EXERCISE GOAL: Identify the line that contains "BAT2: 3V (plus" in the material. Output it and every line after it, unchanged, through the end.

DATA UNDER STUDY:
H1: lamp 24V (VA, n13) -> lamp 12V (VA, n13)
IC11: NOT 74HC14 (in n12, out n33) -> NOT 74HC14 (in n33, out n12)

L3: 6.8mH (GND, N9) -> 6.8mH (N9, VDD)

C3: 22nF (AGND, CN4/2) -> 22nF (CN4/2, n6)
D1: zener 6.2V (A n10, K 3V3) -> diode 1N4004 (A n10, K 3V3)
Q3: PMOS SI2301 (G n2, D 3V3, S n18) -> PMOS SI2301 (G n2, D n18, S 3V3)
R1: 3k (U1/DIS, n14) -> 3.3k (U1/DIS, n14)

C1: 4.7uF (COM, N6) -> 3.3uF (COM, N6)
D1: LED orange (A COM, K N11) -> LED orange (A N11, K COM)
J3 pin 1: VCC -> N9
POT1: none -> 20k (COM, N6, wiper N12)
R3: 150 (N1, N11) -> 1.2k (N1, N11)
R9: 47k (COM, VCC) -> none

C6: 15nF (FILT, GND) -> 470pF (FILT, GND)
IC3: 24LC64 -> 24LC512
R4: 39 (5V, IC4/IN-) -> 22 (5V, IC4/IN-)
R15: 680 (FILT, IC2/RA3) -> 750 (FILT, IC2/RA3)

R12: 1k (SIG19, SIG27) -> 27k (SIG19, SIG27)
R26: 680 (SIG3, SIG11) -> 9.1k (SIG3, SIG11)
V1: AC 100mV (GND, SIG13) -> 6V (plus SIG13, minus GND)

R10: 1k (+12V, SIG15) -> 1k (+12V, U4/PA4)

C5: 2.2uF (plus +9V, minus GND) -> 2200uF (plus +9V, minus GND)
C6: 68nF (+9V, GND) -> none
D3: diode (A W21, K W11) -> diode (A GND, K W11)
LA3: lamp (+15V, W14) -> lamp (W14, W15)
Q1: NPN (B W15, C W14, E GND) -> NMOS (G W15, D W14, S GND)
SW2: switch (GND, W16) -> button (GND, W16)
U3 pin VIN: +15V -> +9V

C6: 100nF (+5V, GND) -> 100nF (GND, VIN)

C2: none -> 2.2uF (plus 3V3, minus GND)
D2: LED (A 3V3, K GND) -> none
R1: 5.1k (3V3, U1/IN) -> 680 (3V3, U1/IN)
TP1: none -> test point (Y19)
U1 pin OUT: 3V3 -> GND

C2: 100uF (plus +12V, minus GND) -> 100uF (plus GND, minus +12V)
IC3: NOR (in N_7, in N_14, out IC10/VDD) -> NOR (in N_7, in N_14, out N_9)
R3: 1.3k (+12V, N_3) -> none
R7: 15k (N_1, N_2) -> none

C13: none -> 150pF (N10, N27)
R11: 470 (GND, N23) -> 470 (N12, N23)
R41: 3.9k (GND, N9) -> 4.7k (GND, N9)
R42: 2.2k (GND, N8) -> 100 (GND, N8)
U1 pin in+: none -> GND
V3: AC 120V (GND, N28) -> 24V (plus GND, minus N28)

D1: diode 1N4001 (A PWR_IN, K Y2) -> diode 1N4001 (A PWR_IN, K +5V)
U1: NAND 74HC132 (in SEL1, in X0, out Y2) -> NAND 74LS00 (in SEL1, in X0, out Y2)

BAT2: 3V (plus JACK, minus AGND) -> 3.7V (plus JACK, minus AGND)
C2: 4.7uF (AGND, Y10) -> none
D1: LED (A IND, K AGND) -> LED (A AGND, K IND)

RESPONSE TO THE TASK:
BAT2: 3V (plus JACK, minus AGND) -> 3.7V (plus JACK, minus AGND)
C2: 4.7uF (AGND, Y10) -> none
D1: LED (A IND, K AGND) -> LED (A AGND, K IND)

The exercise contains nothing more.